Task requirements:
Every line from the one with "R221: 68k (SIG6, SIG13) -> 6.2k (SIG6, SIG13)" to the end of the entries, both included, is to be copied exactly; the other lines stay out.

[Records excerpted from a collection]
───

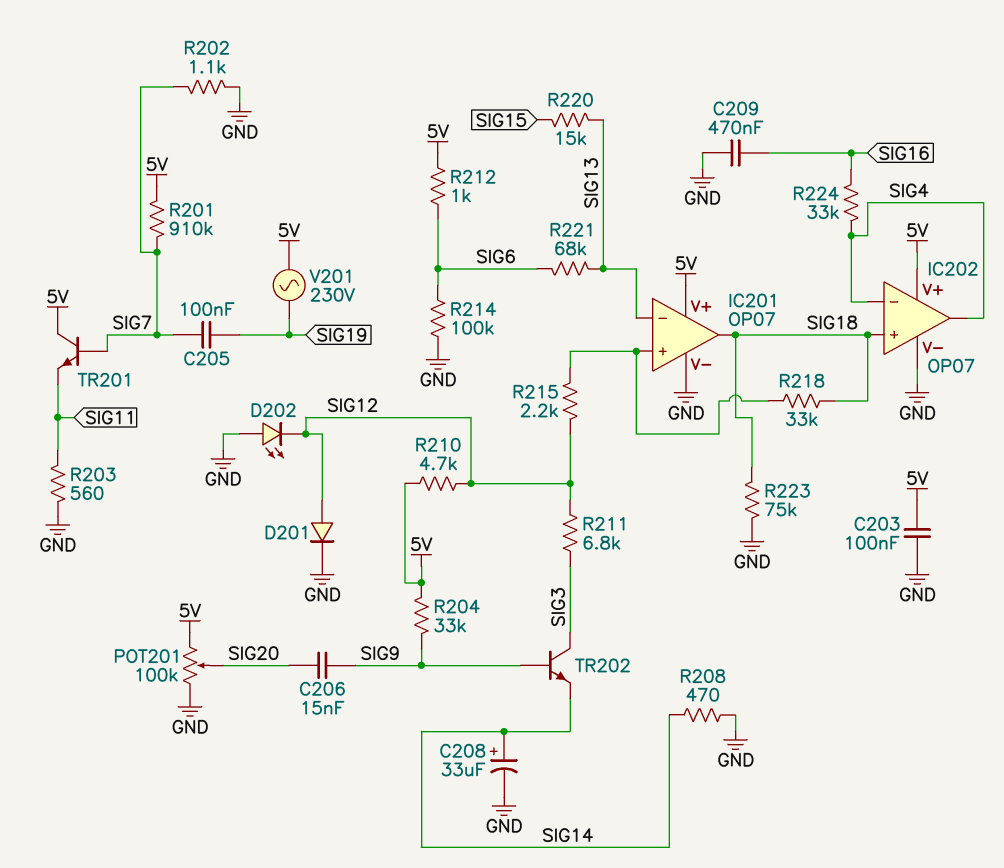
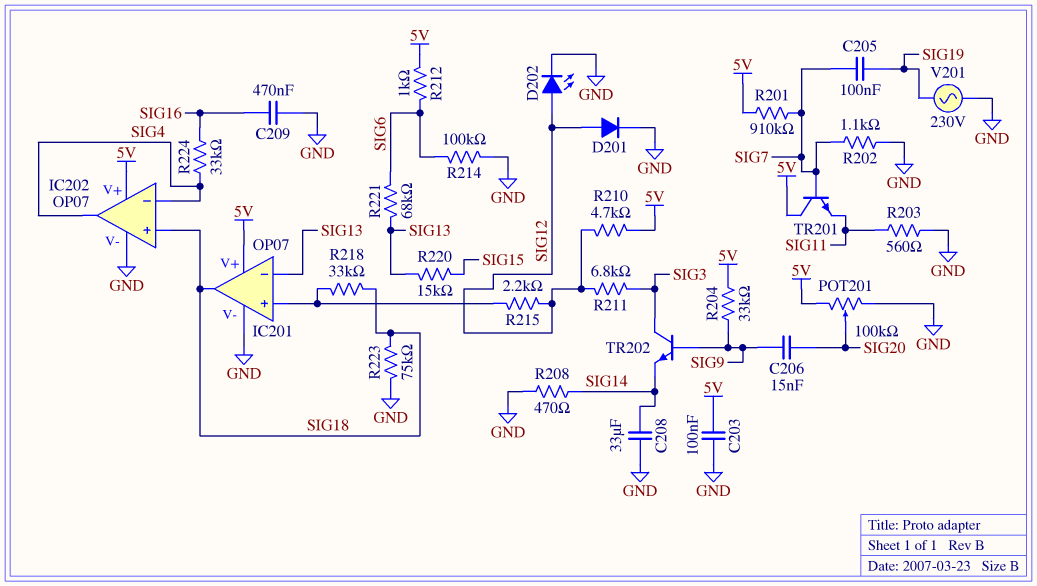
C208: 33uF (plus SIG14, minus GND) -> 33uF (GND, SIG14)
D202: LED (A GND, K SIG12) -> LED (A SIG12, K GND)
V201: AC 230V (5V, SIG19) -> AC 230V (GND, SIG19)

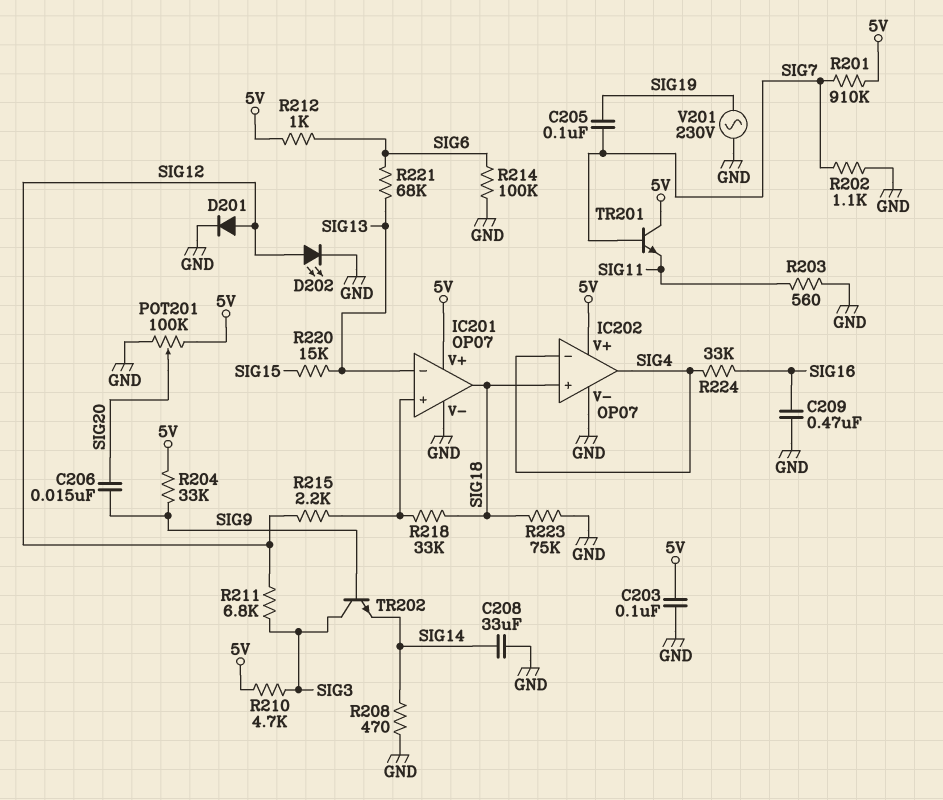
R210: 4.7k (5V, SIG12) -> 4.7k (5V, SIG3)

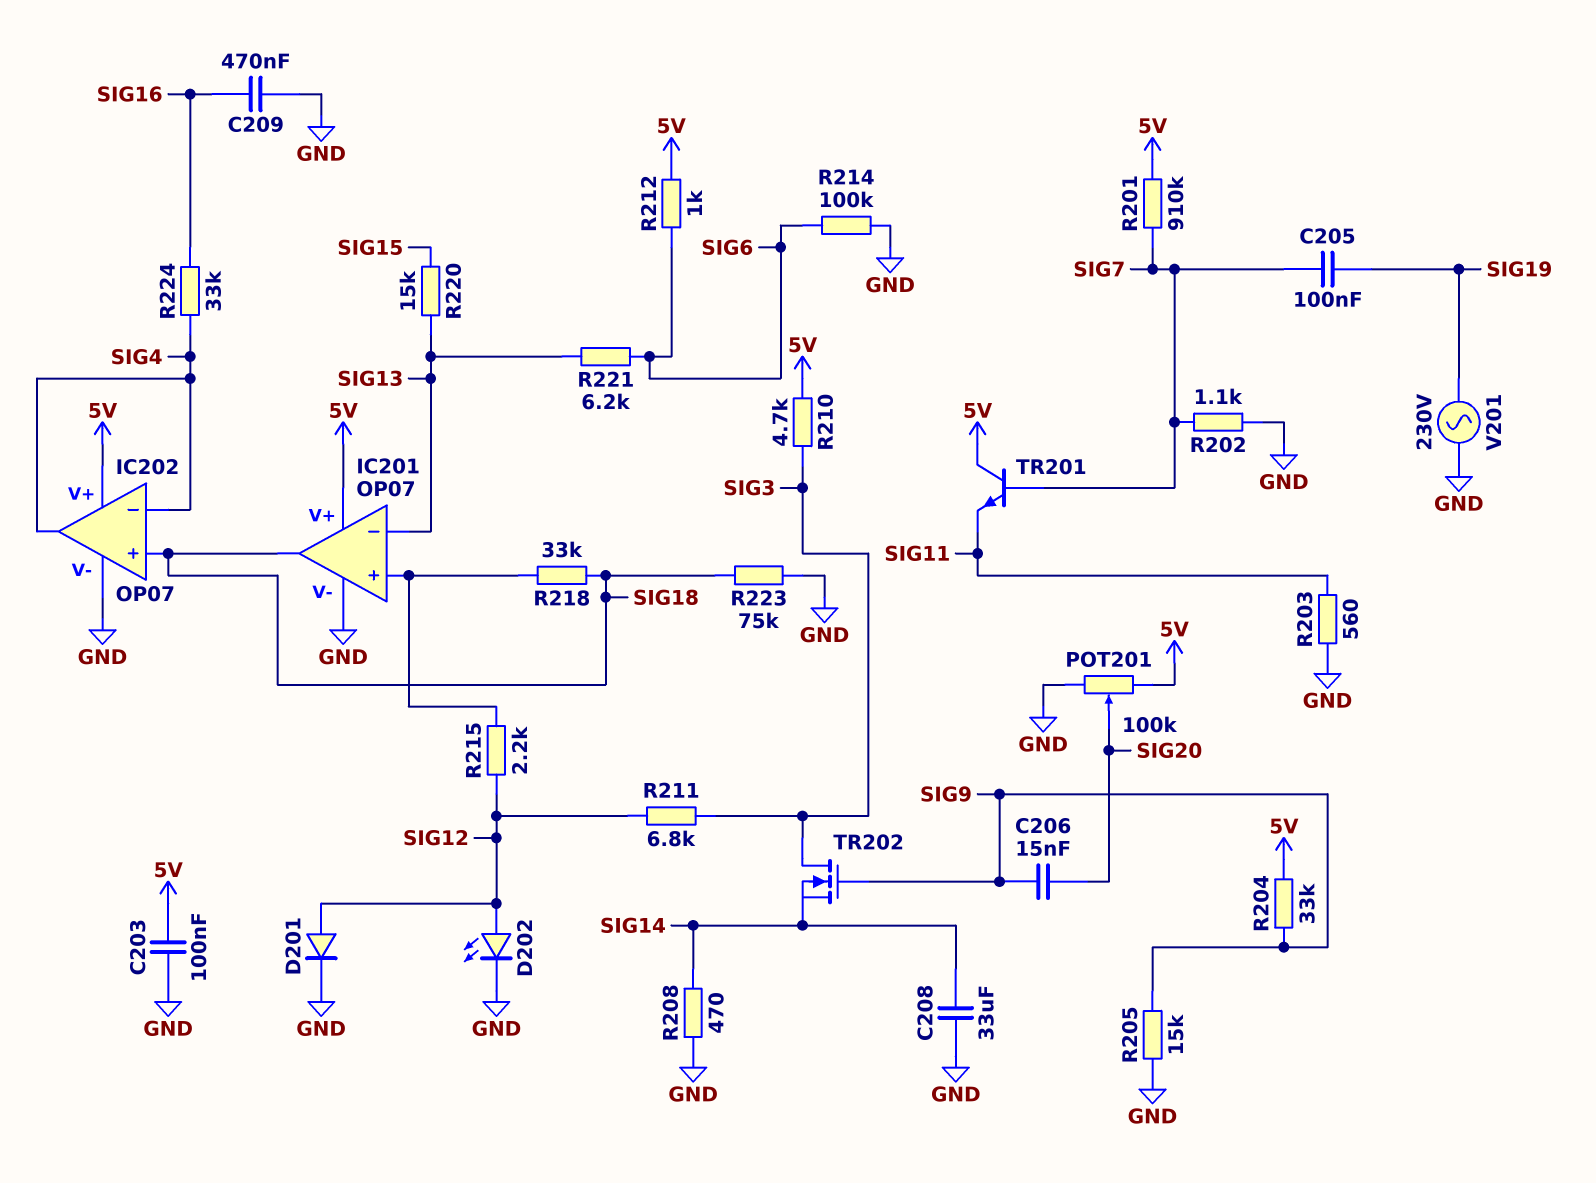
R205: none -> 15k (GND, SIG9)
R221: 68k (SIG6, SIG13) -> 6.2k (SIG6, SIG13)
TR202: NPN (B SIG9, C SIG3, E SIG14) -> NMOS (G SIG9, D SIG3, S SIG14)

───

Result for this task:
R221: 68k (SIG6, SIG13) -> 6.2k (SIG6, SIG13)
TR202: NPN (B SIG9, C SIG3, E SIG14) -> NMOS (G SIG9, D SIG3, S SIG14)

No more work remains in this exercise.